-- What is required --
Print word for word the first line of the records below and every following line through the one containing "(405, 333) = (207, 318): purple"; print nothing else.

+---+

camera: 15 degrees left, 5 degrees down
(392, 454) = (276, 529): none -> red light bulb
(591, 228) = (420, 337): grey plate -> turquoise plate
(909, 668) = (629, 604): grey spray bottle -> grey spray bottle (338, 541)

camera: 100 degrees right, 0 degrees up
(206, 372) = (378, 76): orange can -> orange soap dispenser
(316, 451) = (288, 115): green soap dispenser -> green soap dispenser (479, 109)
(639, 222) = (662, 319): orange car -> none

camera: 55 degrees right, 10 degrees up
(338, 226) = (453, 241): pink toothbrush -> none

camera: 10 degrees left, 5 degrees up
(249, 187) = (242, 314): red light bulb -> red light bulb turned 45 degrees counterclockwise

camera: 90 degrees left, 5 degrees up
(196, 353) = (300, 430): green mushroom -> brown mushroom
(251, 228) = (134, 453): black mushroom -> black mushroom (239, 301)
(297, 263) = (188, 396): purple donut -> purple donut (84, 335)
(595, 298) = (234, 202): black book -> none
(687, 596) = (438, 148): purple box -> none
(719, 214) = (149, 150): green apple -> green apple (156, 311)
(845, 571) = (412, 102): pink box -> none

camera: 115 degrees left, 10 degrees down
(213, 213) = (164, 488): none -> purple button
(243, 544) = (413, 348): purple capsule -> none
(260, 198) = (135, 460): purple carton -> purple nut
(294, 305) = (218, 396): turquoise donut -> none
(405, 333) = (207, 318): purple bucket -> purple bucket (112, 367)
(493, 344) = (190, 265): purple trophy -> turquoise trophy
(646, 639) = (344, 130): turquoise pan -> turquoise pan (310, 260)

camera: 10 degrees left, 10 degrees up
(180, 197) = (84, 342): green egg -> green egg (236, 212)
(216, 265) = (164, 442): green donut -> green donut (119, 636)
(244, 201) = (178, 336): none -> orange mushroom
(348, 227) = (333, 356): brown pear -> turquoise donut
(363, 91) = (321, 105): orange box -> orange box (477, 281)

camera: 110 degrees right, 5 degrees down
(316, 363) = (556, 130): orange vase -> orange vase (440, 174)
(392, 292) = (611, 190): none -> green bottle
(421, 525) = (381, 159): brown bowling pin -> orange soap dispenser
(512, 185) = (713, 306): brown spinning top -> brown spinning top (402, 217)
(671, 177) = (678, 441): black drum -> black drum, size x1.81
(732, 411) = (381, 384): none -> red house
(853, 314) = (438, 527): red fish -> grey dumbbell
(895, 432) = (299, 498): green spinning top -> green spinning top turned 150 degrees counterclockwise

+---+

-- Response area --
camera: 15 degrees left, 5 degrees down
(392, 454) = (276, 529): none -> red light bulb
(591, 228) = (420, 337): grey plate -> turquoise plate
(909, 668) = (629, 604): grey spray bottle -> grey spray bottle (338, 541)

camera: 100 degrees right, 0 degrees up
(206, 372) = (378, 76): orange can -> orange soap dispenser
(316, 451) = (288, 115): green soap dispenser -> green soap dispenser (479, 109)
(639, 222) = (662, 319): orange car -> none

camera: 55 degrees right, 10 degrees up
(338, 226) = (453, 241): pink toothbrush -> none

camera: 10 degrees left, 5 degrees up
(249, 187) = (242, 314): red light bulb -> red light bulb turned 45 degrees counterclockwise

camera: 90 degrees left, 5 degrees up
(196, 353) = (300, 430): green mushroom -> brown mushroom
(251, 228) = (134, 453): black mushroom -> black mushroom (239, 301)
(297, 263) = (188, 396): purple donut -> purple donut (84, 335)
(595, 298) = (234, 202): black book -> none
(687, 596) = (438, 148): purple box -> none
(719, 214) = (149, 150): green apple -> green apple (156, 311)
(845, 571) = (412, 102): pink box -> none

camera: 115 degrees left, 10 degrees down
(213, 213) = (164, 488): none -> purple button
(243, 544) = (413, 348): purple capsule -> none
(260, 198) = (135, 460): purple carton -> purple nut
(294, 305) = (218, 396): turquoise donut -> none
(405, 333) = (207, 318): purple bucket -> purple bucket (112, 367)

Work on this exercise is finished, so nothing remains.